● **YOUR OBJECTIVE**
All of the records need to be retyped exactly, with no line dropped.

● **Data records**
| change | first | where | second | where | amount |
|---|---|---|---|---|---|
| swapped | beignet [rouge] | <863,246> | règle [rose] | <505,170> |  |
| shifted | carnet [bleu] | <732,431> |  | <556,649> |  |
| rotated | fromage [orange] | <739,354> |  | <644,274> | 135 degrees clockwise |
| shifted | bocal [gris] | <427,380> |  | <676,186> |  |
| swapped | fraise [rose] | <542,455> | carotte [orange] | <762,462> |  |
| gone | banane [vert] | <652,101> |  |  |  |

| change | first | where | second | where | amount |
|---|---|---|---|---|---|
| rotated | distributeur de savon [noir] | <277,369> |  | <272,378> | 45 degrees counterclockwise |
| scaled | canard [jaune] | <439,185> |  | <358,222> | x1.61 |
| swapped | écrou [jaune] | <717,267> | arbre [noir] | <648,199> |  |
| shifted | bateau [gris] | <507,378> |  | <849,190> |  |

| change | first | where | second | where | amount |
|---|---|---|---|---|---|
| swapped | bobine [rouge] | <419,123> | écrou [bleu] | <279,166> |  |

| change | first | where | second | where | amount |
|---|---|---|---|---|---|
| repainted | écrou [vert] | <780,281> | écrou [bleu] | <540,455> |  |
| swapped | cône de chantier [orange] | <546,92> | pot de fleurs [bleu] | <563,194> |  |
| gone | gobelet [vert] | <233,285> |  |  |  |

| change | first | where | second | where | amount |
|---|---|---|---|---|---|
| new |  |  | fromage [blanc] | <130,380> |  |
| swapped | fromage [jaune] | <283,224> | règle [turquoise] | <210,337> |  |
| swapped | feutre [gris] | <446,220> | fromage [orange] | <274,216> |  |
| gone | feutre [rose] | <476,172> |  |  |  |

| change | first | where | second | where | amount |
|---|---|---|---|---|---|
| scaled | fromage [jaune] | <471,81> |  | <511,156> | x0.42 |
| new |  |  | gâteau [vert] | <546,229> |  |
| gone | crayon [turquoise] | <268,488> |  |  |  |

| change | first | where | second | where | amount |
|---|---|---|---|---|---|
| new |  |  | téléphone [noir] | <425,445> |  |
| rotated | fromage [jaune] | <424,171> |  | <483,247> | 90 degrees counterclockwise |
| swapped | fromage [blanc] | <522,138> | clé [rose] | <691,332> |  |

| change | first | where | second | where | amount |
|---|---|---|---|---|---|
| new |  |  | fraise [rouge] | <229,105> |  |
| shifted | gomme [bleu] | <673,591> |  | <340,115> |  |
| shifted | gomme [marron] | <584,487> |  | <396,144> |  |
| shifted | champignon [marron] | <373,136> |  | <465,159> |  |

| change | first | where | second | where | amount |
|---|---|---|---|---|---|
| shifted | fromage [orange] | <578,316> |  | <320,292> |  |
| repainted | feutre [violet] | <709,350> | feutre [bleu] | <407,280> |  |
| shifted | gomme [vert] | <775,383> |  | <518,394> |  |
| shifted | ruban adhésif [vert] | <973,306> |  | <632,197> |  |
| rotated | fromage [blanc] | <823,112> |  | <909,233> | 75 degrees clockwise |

● **YOUR RESPONSE**
| change | first | where | second | where | amount |
|---|---|---|---|---|---|
| swapped | beignet [rouge] | <863,246> | règle [rose] | <505,170> |  |
| shifted | carnet [bleu] | <732,431> |  | <556,649> |  |
| rotated | fromage [orange] | <739,354> |  | <644,274> | 135 degrees clockwise |
| shifted | bocal [gris] | <427,380> |  | <676,186> |  |
| swapped | fraise [rose] | <542,455> | carotte [orange] | <762,462> |  |
| gone | banane [vert] | <652,101> |  |  |  |

| change | first | where | second | where | amount |
|---|---|---|---|---|---|
| rotated | distributeur de savon [noir] | <277,369> |  | <272,378> | 45 degrees counterclockwise |
| scaled | canard [jaune] | <439,185> |  | <358,222> | x1.61 |
| swapped | écrou [jaune] | <717,267> | arbre [noir] | <648,199> |  |
| shifted | bateau [gris] | <507,378> |  | <849,190> |  |

| change | first | where | second | where | amount |
|---|---|---|---|---|---|
| swapped | bobine [rouge] | <419,123> | écrou [bleu] | <279,166> |  |

| change | first | where | second | where | amount |
|---|---|---|---|---|---|
| repainted | écrou [vert] | <780,281> | écrou [bleu] | <540,455> |  |
| swapped | cône de chantier [orange] | <546,92> | pot de fleurs [bleu] | <563,194> |  |
| gone | gobelet [vert] | <233,285> |  |  |  |

| change | first | where | second | where | amount |
|---|---|---|---|---|---|
| new |  |  | fromage [blanc] | <130,380> |  |
| swapped | fromage [jaune] | <283,224> | règle [turquoise] | <210,337> |  |
| swapped | feutre [gris] | <446,220> | fromage [orange] | <274,216> |  |
| gone | feutre [rose] | <476,172> |  |  |  |

| change | first | where | second | where | amount |
|---|---|---|---|---|---|
| scaled | fromage [jaune] | <471,81> |  | <511,156> | x0.42 |
| new |  |  | gâteau [vert] | <546,229> |  |
| gone | crayon [turquoise] | <268,488> |  |  |  |

| change | first | where | second | where | amount |
|---|---|---|---|---|---|
| new |  |  | téléphone [noir] | <425,445> |  |
| rotated | fromage [jaune] | <424,171> |  | <483,247> | 90 degrees counterclockwise |
| swapped | fromage [blanc] | <522,138> | clé [rose] | <691,332> |  |

| change | first | where | second | where | amount |
|---|---|---|---|---|---|
| new |  |  | fraise [rouge] | <229,105> |  |
| shifted | gomme [bleu] | <673,591> |  | <340,115> |  |
| shifted | gomme [marron] | <584,487> |  | <396,144> |  |
| shifted | champignon [marron] | <373,136> |  | <465,159> |  |

| change | first | where | second | where | amount |
|---|---|---|---|---|---|
| shifted | fromage [orange] | <578,316> |  | <320,292> |  |
| repainted | feutre [violet] | <709,350> | feutre [bleu] | <407,280> |  |
| shifted | gomme [vert] | <775,383> |  | <518,394> |  |
| shifted | ruban adhésif [vert] | <973,306> |  | <632,197> |  |
| rotated | fromage [blanc] | <823,112> |  | <909,233> | 75 degrees clockwise |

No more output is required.